◆ **Input records**:
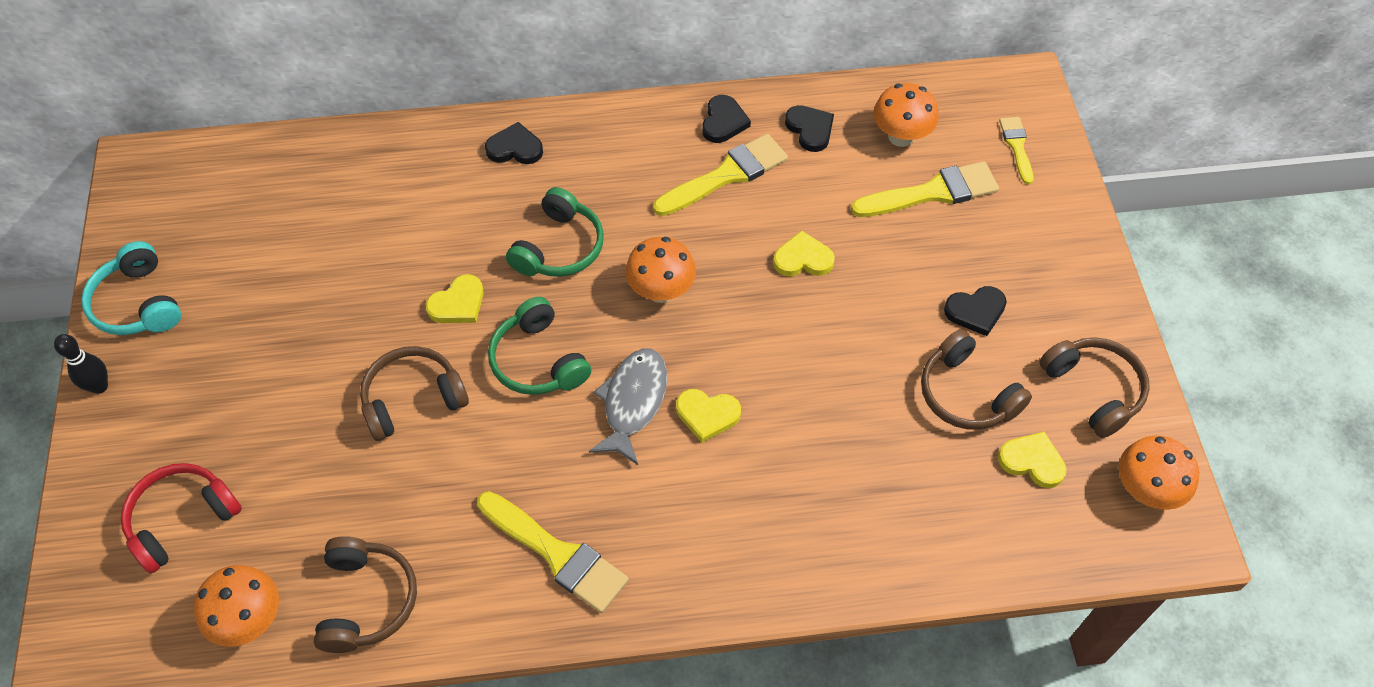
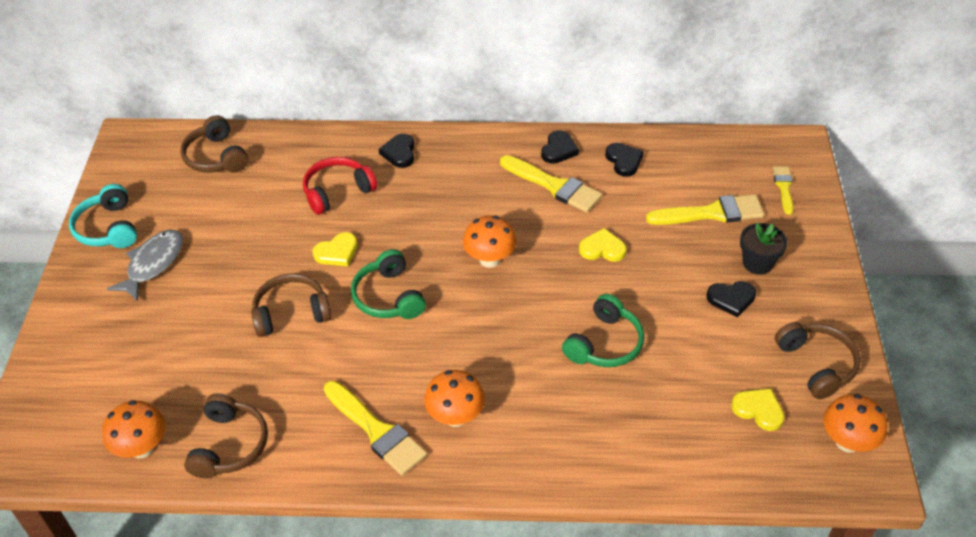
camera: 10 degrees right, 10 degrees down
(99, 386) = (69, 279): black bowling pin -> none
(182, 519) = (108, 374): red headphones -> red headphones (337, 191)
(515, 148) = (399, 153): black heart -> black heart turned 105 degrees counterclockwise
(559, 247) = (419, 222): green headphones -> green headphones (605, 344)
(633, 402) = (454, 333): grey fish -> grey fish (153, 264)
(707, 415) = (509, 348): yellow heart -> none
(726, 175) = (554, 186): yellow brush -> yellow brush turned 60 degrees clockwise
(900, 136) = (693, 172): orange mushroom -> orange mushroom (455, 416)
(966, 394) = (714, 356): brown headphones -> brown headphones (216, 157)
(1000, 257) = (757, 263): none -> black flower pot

---

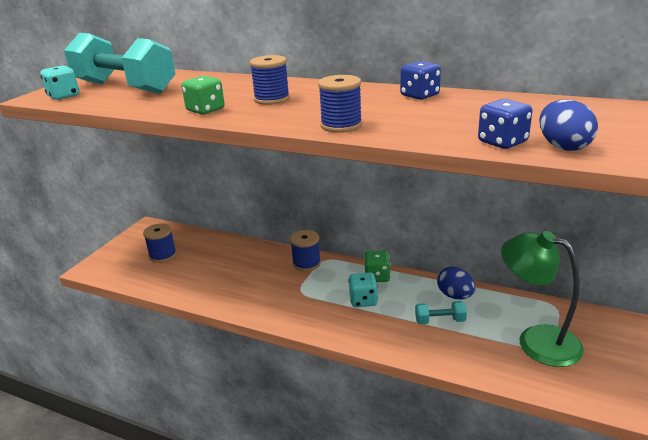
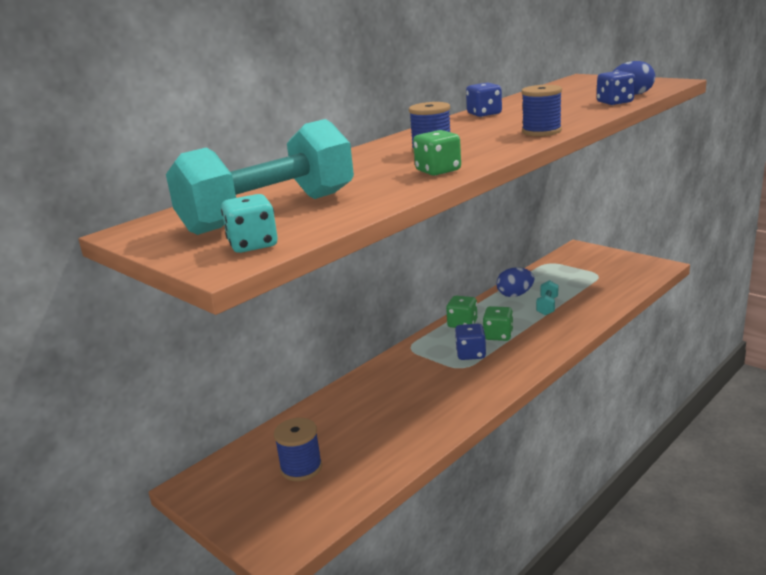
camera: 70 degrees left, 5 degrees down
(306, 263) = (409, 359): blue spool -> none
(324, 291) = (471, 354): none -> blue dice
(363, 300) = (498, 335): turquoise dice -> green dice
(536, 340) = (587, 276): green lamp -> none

◆ **Task description**: Extract the lines of the preceding material that run from the line with "(966, 394) = (714, 356): brown" through the line with "(1000, 257) = (757, 263): none", inclusive, reproducing them exactly and adding nothing.

◆ **Exercise response**:
(966, 394) = (714, 356): brown headphones -> brown headphones (216, 157)
(1000, 257) = (757, 263): none -> black flower pot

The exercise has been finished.